• [WORK TO BE COMPLETED] Copy every entry exactly as it stands, though any image it holds should stay out of the copy.

(Saved data entries)
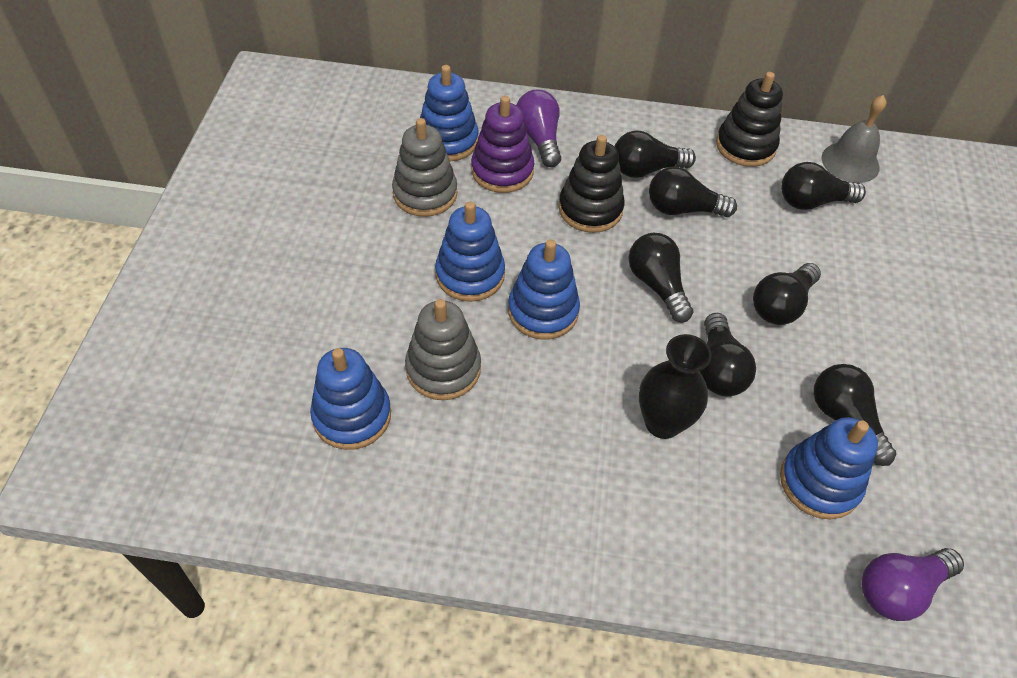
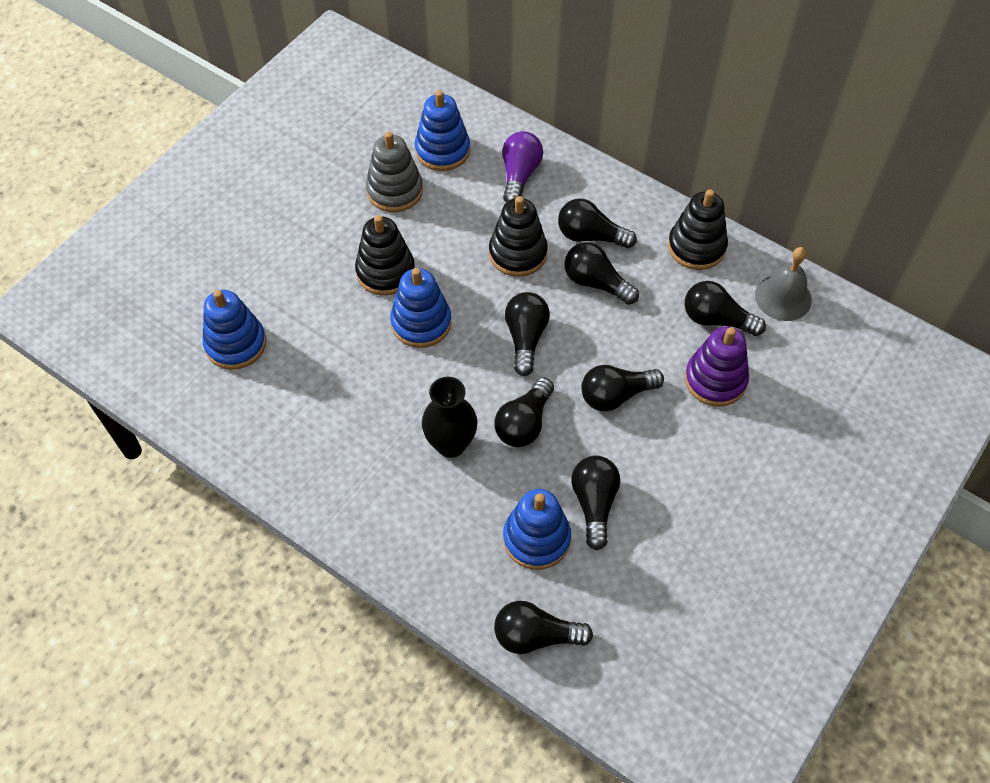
camera: 30 degrees right, 5 degrees up
grey stacking toy [405,299,481,400] -> none
blue stacking toy [435,201,505,302] -> black stacking toy [355,215,415,295]
purple stacking toy [471,96,534,193] -> purple stacking toy moved to [685,326,749,407]
purple light bulb [861,548,964,621] -> black light bulb [494,601,593,654]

• [YOUR SOLUTION]
camera: 30 degrees right, 5 degrees up
grey stacking toy [405,299,481,400] -> none
blue stacking toy [435,201,505,302] -> black stacking toy [355,215,415,295]
purple stacking toy [471,96,534,193] -> purple stacking toy moved to [685,326,749,407]
purple light bulb [861,548,964,621] -> black light bulb [494,601,593,654]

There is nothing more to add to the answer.